◆ Task objective
Your answer is a copy of every line in the records where "toothbrush" appears.

◆ The records
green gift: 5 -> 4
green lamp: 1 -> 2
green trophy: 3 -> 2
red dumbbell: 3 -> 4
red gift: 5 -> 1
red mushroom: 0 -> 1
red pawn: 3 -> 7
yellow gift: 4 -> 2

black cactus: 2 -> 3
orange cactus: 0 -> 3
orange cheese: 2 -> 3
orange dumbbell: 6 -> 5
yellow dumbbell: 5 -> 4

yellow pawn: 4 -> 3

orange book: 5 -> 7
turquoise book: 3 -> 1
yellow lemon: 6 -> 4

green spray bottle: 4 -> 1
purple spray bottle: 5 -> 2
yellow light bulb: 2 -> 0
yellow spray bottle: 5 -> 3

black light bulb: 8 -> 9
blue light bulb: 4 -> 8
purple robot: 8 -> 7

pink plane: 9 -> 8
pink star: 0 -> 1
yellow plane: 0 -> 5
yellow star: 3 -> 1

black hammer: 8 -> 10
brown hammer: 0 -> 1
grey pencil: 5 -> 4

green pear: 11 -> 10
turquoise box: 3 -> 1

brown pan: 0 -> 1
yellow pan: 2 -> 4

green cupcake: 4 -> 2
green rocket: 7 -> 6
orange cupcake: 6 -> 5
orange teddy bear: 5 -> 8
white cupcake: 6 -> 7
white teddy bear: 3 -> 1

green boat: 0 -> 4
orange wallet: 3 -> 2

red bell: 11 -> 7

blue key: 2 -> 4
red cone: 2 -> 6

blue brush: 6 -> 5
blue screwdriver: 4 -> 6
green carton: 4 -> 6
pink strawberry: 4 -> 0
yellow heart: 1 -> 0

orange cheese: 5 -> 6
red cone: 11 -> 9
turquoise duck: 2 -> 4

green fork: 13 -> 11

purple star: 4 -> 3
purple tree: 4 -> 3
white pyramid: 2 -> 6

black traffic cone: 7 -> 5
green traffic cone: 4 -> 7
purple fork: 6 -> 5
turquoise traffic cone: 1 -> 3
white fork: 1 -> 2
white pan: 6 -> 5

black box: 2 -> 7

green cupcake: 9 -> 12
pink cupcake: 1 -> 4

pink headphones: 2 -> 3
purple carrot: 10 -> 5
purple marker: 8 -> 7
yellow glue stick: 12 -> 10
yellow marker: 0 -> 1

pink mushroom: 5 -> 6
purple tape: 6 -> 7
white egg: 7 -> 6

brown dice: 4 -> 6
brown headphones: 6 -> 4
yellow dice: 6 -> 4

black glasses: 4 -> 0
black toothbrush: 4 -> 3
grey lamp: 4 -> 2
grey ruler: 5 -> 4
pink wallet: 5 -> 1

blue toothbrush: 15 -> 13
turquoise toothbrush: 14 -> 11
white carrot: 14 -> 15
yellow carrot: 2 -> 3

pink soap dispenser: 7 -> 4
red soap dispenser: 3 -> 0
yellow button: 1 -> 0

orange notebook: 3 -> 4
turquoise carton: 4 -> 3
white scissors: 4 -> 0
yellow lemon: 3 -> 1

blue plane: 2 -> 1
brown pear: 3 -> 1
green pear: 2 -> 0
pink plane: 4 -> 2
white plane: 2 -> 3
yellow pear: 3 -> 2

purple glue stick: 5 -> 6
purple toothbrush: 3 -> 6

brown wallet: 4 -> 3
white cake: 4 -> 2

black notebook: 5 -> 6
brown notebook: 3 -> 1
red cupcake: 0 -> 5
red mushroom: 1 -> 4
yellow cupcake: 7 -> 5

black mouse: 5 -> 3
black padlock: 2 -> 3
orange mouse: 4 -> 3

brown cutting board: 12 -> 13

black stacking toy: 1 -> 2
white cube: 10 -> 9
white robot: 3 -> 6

◆ Output below
black toothbrush: 4 -> 3
blue toothbrush: 15 -> 13
turquoise toothbrush: 14 -> 11
purple toothbrush: 3 -> 6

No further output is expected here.